• _Instructions to follow_: Each line of the records containing "none" is to be copied out and returned.

• _Source information_:
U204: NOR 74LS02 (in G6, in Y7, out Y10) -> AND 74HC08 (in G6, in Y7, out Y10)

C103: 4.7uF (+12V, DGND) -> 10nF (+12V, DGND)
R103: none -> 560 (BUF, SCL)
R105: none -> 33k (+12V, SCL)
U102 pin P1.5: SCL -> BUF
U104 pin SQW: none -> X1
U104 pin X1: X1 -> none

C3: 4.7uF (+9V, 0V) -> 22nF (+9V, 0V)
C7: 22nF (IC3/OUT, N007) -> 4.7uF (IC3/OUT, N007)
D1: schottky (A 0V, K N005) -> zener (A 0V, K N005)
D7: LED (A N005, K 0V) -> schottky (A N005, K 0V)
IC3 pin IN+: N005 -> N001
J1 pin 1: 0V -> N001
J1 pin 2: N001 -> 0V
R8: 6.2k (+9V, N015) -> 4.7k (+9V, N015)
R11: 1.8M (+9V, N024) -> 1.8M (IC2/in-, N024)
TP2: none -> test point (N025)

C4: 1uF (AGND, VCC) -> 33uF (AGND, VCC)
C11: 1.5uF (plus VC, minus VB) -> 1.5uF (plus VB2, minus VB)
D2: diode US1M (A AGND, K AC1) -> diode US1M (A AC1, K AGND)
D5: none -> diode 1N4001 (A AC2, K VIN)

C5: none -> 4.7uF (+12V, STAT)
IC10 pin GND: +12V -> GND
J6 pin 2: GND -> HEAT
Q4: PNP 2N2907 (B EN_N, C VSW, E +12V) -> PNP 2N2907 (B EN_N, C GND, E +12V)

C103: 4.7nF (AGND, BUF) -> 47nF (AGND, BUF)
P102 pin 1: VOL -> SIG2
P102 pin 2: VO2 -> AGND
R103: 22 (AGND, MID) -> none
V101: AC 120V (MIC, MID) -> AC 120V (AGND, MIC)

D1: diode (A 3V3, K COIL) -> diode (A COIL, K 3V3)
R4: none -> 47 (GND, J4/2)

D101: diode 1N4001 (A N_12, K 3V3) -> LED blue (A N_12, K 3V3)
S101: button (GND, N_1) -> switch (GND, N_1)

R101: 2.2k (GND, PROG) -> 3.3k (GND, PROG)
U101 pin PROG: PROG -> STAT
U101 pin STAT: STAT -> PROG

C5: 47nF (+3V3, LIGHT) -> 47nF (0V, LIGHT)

• _Written answer_:
R103: none -> 560 (BUF, SCL)
R105: none -> 33k (+12V, SCL)
U104 pin SQW: none -> X1
U104 pin X1: X1 -> none
TP2: none -> test point (N025)
D5: none -> diode 1N4001 (A AC2, K VIN)
C5: none -> 4.7uF (+12V, STAT)
R103: 22 (AGND, MID) -> none
R4: none -> 47 (GND, J4/2)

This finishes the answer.